[Stored records]
== Segment start ==

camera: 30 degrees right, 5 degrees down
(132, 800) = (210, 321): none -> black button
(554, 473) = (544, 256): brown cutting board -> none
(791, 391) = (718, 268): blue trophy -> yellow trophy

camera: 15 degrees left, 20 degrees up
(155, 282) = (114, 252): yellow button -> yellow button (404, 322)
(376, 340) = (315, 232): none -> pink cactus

== Segment end ==

Exercise details:
What is needed is an exact copy of every entry above.

Exercise output:
camera: 30 degrees right, 5 degrees down
(132, 800) = (210, 321): none -> black button
(554, 473) = (544, 256): brown cutting board -> none
(791, 391) = (718, 268): blue trophy -> yellow trophy

camera: 15 degrees left, 20 degrees up
(155, 282) = (114, 252): yellow button -> yellow button (404, 322)
(376, 340) = (315, 232): none -> pink cactus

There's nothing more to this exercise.